◆ The problem ◆
Below are some records. Pull every line that contains the word "rocket".

##########

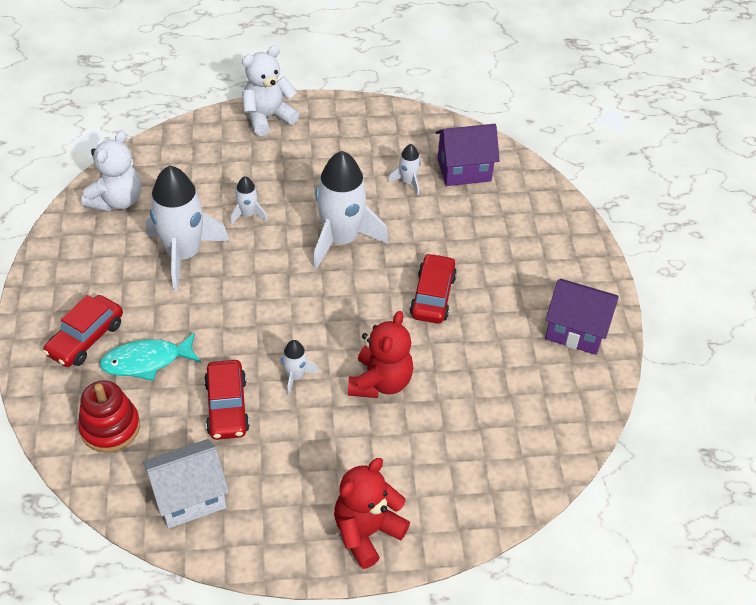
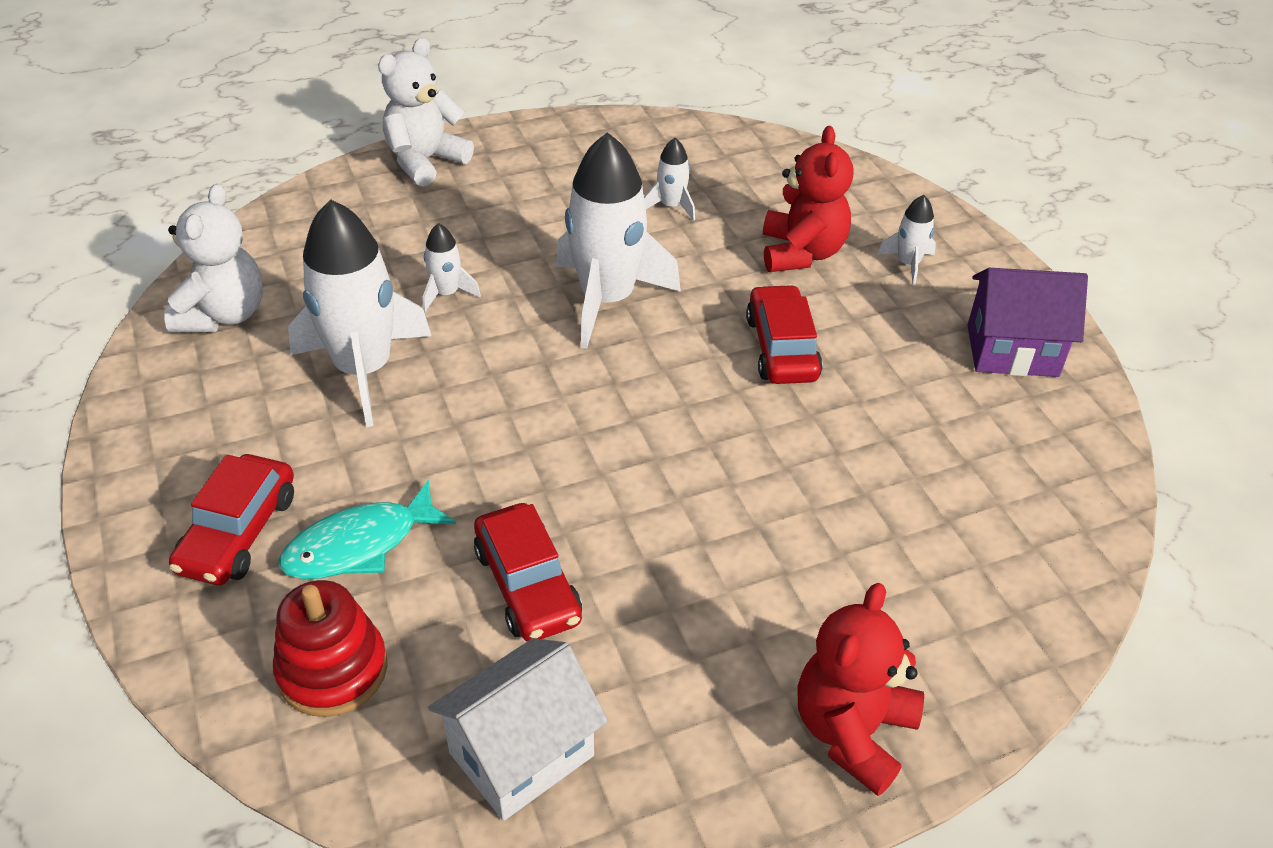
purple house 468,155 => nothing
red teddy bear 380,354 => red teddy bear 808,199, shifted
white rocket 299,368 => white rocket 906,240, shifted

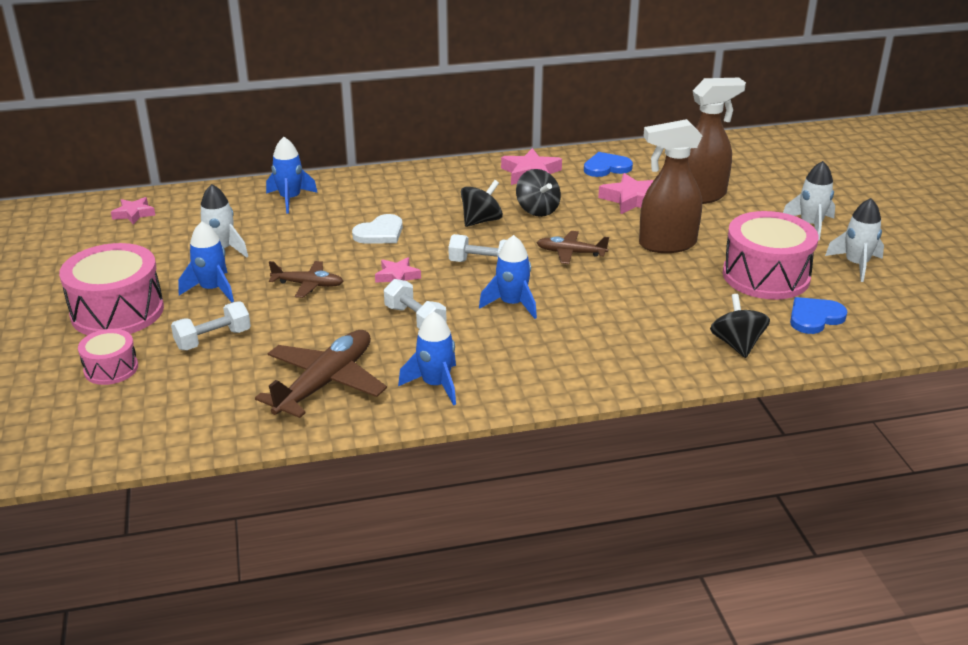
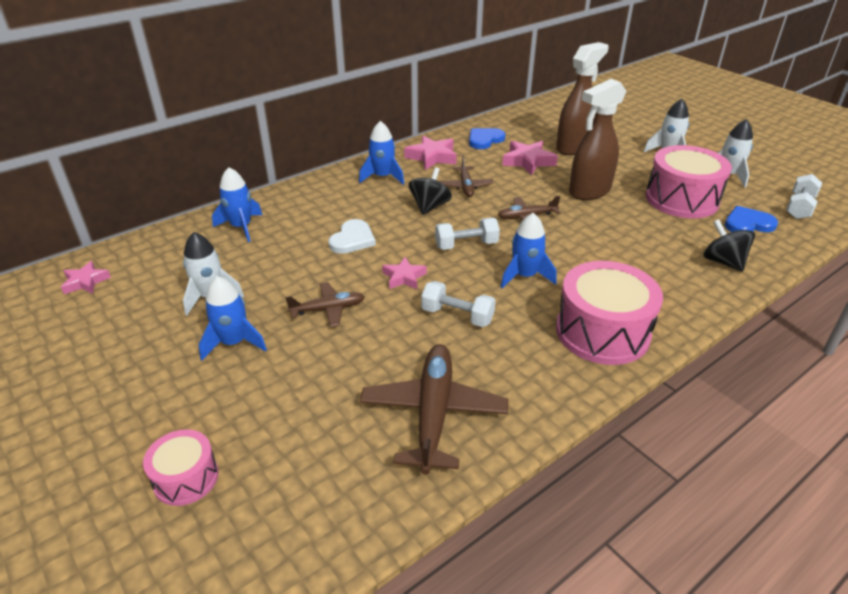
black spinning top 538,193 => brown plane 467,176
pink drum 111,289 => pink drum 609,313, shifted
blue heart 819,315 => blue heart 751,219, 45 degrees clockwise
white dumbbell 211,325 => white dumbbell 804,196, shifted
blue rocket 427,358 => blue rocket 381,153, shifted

##########

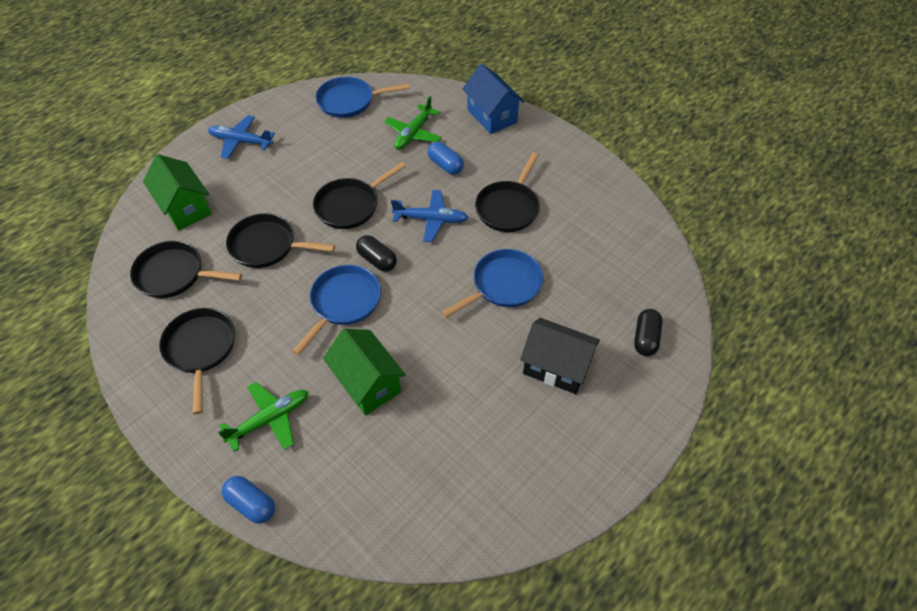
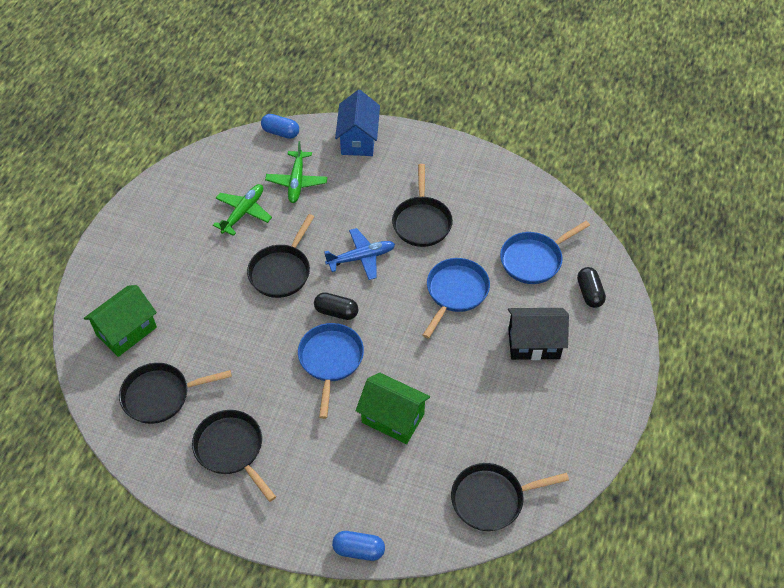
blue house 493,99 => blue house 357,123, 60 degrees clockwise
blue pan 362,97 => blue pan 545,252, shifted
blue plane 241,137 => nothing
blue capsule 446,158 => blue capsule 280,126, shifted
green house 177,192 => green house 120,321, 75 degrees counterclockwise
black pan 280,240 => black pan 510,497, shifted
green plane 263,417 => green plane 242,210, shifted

##########

◆ Written answer ◆
white rocket 299,368 => white rocket 906,240, shifted
blue rocket 427,358 => blue rocket 381,153, shifted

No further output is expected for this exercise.